- **Word and element location entries**:
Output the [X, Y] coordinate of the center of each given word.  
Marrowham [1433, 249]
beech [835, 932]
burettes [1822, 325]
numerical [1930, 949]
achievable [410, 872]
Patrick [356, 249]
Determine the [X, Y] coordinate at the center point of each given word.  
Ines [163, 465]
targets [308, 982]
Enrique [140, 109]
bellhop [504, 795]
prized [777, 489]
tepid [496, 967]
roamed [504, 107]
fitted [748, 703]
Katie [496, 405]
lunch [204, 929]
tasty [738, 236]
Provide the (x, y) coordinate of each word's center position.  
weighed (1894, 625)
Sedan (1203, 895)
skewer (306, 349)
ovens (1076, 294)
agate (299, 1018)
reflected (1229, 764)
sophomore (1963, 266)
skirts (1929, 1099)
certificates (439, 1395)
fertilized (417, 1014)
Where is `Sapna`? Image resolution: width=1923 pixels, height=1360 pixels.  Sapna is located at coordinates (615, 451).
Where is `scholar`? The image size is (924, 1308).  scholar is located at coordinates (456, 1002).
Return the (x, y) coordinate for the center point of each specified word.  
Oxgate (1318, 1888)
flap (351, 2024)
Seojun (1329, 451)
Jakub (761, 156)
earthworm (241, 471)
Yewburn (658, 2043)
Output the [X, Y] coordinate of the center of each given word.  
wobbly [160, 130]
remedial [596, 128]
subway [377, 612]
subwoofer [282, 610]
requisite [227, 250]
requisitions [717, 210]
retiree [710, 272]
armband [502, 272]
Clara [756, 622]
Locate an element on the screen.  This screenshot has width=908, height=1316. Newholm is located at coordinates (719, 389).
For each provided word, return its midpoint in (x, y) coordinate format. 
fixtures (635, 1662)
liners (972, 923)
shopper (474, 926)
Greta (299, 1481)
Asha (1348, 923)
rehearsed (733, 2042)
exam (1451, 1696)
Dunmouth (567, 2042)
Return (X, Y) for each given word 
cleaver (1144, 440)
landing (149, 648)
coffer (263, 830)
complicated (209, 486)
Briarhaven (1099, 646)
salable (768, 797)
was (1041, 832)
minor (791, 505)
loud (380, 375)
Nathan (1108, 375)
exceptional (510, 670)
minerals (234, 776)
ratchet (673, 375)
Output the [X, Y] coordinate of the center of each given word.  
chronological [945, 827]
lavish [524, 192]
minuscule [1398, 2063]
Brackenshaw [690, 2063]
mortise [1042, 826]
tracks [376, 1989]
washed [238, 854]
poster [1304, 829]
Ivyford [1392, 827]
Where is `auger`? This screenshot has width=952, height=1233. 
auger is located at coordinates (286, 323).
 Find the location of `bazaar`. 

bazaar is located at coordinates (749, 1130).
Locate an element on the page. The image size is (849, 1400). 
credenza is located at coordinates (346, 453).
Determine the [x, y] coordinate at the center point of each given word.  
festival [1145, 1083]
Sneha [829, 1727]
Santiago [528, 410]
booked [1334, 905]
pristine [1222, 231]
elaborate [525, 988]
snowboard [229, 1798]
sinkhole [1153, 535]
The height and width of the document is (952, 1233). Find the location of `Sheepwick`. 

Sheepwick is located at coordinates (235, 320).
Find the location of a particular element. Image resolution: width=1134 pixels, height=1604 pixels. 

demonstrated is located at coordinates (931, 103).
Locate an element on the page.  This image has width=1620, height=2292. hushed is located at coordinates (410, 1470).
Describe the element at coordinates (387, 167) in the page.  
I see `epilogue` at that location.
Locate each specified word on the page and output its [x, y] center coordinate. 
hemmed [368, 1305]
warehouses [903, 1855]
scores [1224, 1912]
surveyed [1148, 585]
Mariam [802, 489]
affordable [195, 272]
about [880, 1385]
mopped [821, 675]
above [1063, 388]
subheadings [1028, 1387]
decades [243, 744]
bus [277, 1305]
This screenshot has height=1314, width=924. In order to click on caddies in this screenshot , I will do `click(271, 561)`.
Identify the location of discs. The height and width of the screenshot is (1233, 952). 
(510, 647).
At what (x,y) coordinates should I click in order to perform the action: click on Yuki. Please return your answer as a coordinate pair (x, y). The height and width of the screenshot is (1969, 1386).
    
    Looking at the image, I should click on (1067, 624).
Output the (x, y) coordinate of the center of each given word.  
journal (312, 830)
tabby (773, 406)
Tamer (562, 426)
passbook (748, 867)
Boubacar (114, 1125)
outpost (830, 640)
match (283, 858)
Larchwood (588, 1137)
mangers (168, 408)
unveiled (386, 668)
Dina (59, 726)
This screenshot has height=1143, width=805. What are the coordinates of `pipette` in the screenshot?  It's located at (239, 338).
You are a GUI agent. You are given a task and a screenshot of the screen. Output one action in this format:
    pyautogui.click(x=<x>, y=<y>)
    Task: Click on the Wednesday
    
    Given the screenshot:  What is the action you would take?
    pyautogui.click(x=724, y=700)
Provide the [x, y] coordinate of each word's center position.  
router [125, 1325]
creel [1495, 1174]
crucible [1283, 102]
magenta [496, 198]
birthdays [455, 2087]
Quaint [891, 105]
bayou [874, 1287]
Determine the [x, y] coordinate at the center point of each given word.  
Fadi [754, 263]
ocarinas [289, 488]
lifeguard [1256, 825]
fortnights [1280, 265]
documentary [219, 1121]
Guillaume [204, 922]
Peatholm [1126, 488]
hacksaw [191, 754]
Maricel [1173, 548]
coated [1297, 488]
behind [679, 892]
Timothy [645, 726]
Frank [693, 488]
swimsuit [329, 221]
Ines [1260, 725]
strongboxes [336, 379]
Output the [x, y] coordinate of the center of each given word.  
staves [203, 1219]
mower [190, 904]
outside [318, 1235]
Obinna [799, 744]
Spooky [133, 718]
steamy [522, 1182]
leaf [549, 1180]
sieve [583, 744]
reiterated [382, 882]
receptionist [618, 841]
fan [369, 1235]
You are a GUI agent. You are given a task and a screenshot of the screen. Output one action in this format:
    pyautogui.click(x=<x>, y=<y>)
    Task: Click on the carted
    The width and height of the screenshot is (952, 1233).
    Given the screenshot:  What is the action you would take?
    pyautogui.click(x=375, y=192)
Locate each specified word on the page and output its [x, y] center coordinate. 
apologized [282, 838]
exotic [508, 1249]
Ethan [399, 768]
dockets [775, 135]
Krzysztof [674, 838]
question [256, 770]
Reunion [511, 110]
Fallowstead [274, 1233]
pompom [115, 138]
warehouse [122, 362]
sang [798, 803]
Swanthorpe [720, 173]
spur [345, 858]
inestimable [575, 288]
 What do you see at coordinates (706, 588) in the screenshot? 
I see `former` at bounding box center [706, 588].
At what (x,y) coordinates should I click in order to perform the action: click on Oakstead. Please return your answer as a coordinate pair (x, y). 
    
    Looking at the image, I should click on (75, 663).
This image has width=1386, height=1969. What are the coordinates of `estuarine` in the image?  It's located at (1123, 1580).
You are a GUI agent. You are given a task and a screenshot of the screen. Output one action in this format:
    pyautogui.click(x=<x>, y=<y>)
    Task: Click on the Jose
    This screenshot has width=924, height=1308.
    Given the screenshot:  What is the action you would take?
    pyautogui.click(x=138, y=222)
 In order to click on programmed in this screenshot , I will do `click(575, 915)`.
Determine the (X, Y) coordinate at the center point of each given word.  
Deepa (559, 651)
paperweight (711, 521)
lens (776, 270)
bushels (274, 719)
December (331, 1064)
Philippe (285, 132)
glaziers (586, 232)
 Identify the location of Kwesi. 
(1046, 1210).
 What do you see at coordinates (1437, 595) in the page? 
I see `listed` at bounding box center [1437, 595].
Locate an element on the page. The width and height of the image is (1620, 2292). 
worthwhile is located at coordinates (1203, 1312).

- **WHAT TO PRODUCE**: Repeat the entries from the first line down to the line containing "tasty [738, 236]", inclusive, reproducing each line verbatim.

- **SOLUTION**:
Output the [X, Y] coordinate of the center of each given word.  
Marrowham [1433, 249]
beech [835, 932]
burettes [1822, 325]
numerical [1930, 949]
achievable [410, 872]
Patrick [356, 249]
Determine the [X, Y] coordinate at the center point of each given word.  
Ines [163, 465]
targets [308, 982]
Enrique [140, 109]
bellhop [504, 795]
prized [777, 489]
tepid [496, 967]
roamed [504, 107]
fitted [748, 703]
Katie [496, 405]
lunch [204, 929]
tasty [738, 236]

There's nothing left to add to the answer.